▸ **EXERCISE DETAILS**
Transcribe exactly every line from the one containing "(786, 244) = (577, 133): grey" down to the final line of the listing below, including both, and leave out the rest.

▸ **STUDY MATERIAL**

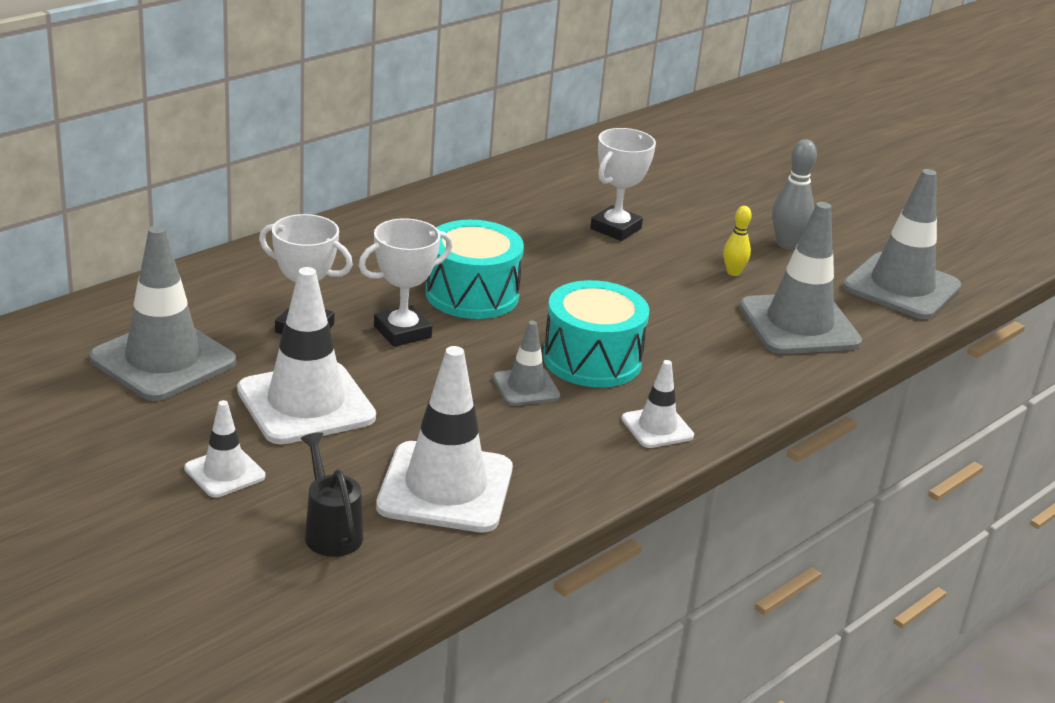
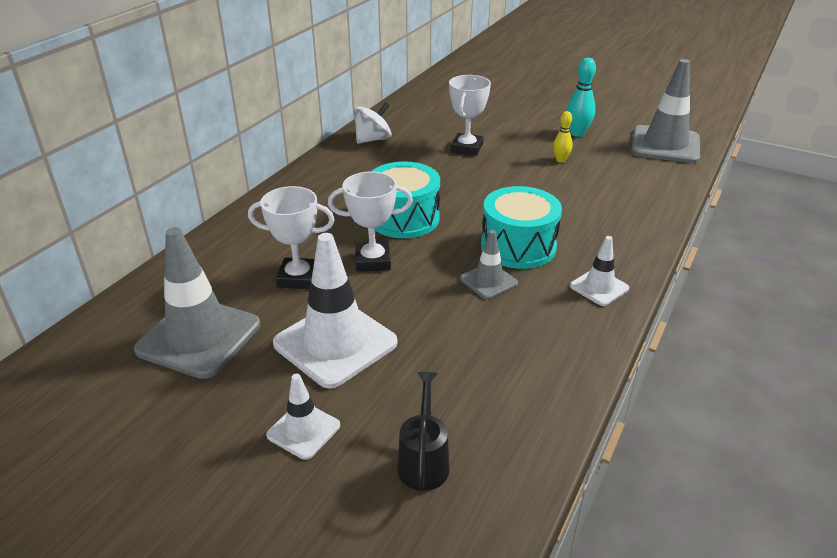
camera: 15 degrees left, 5 degrees up
(331, 531) = (424, 461): black watering can -> black watering can turned 45 degrees clockwise
(402, 332) = (373, 261): white trophy -> white trophy turned 45 degrees clockwise
(445, 488) = (487, 387): white traffic cone -> none
(497, 190) = (373, 140): none -> white spinning top
(786, 244) = (577, 133): grey bowling pin -> turquoise bowling pin
(799, 325) = (627, 185): grey traffic cone -> none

▸ **RESULT OF THE TASK**
(786, 244) = (577, 133): grey bowling pin -> turquoise bowling pin
(799, 325) = (627, 185): grey traffic cone -> none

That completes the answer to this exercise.